**** Given records
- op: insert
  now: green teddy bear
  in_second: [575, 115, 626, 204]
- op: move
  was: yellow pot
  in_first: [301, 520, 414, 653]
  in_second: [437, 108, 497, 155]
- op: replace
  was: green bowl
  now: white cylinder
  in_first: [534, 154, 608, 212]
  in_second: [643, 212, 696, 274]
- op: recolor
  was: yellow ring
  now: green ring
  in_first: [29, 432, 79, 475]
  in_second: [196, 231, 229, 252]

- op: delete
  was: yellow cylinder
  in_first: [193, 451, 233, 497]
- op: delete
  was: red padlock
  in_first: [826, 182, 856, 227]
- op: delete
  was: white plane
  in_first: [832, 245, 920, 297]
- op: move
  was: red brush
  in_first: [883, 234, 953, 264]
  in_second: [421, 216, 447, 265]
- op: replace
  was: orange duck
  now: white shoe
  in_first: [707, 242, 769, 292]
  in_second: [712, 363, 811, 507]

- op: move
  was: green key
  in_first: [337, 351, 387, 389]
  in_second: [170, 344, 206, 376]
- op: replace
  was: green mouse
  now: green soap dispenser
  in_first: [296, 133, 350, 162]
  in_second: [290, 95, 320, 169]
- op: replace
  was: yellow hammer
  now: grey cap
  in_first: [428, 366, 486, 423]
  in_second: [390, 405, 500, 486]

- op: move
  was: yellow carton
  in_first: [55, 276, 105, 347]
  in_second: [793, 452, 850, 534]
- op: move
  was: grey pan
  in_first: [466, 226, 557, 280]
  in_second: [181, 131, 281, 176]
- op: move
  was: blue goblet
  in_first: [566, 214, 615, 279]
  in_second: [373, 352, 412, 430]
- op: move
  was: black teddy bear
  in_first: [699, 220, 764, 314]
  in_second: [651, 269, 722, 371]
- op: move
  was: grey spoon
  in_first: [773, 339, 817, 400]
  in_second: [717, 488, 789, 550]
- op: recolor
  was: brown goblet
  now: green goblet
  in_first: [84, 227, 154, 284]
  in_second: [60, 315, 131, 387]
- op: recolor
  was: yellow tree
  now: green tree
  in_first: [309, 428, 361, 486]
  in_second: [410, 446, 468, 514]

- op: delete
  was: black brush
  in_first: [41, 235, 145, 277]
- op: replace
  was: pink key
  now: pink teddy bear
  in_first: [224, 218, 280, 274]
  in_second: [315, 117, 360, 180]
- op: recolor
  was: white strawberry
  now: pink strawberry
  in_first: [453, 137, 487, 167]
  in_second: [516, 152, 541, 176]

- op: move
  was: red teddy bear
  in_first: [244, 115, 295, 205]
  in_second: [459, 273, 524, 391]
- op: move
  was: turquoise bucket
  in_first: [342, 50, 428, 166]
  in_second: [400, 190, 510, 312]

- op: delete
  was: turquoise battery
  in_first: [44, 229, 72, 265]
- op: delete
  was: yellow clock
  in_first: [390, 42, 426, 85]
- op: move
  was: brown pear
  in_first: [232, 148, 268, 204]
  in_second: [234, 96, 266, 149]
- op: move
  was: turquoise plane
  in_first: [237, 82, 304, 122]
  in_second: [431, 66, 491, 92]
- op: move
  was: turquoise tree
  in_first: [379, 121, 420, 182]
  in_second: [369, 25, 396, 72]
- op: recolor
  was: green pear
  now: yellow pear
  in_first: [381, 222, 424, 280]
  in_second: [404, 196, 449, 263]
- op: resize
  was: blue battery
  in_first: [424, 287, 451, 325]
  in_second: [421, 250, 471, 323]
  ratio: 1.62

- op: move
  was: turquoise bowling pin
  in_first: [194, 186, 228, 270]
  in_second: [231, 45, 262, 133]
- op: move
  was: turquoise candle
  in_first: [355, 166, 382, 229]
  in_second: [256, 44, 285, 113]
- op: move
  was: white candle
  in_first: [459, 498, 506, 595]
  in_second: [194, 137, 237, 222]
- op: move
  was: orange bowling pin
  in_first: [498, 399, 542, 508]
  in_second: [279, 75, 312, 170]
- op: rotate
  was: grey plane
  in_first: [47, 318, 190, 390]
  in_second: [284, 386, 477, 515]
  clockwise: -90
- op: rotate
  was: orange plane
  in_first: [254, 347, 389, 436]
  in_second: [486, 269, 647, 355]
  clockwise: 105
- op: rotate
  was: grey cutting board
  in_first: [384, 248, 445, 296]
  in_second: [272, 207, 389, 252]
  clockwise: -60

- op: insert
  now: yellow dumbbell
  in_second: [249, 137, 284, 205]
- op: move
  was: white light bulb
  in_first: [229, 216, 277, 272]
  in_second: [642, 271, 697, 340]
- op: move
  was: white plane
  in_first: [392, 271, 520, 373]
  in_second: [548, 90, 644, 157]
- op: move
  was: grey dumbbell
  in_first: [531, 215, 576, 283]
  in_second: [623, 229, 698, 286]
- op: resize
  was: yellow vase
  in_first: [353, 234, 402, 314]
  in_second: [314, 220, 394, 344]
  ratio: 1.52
********
Every line from the one containing "clockwise: -60" through the last line of the entries should be output exactly; nothing else belongs in the reply.

Solution to the problem:
  clockwise: -60

- op: insert
  now: yellow dumbbell
  in_second: [249, 137, 284, 205]
- op: move
  was: white light bulb
  in_first: [229, 216, 277, 272]
  in_second: [642, 271, 697, 340]
- op: move
  was: white plane
  in_first: [392, 271, 520, 373]
  in_second: [548, 90, 644, 157]
- op: move
  was: grey dumbbell
  in_first: [531, 215, 576, 283]
  in_second: [623, 229, 698, 286]
- op: resize
  was: yellow vase
  in_first: [353, 234, 402, 314]
  in_second: [314, 220, 394, 344]
  ratio: 1.52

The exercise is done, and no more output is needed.